▶ _Your task_
Pictures should be left out while the data beneath this task is written out word for word.

▶ _Stored items from a collection_

+++

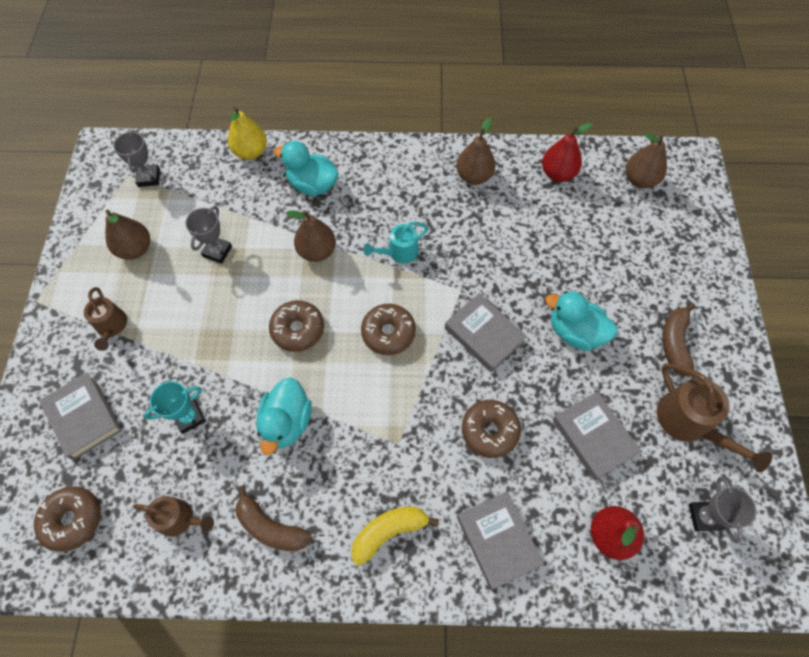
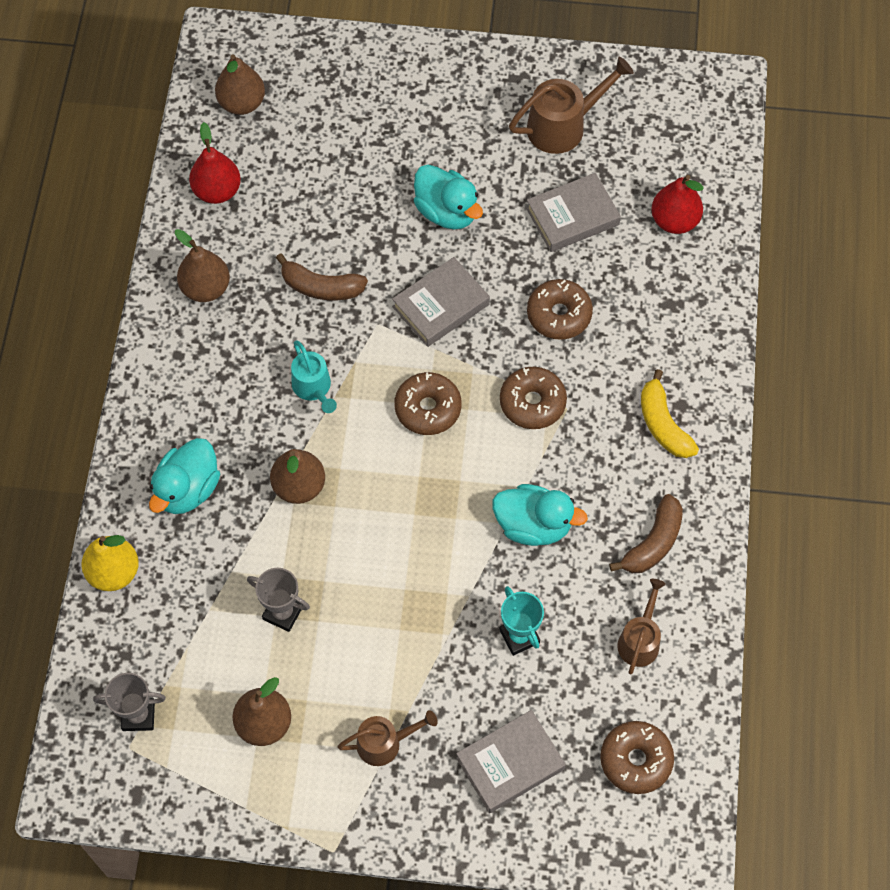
camera: 85 degrees left, 0 degrees up
(298, 329) = (412, 511): brown donut -> brown donut (532, 403)
(498, 540) = (676, 322): grey book -> none
(575, 332) = (447, 212): turquoise duck -> turquoise duck turned 75 degrees counterclockwise
(674, 343) = (470, 118): brown banana -> brown banana (321, 287)
(704, 516) = (660, 136): grey trophy -> none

+++

▶ _Exercise output_
camera: 85 degrees left, 0 degrees up
(298, 329) = (412, 511): brown donut -> brown donut (532, 403)
(498, 540) = (676, 322): grey book -> none
(575, 332) = (447, 212): turquoise duck -> turquoise duck turned 75 degrees counterclockwise
(674, 343) = (470, 118): brown banana -> brown banana (321, 287)
(704, 516) = (660, 136): grey trophy -> none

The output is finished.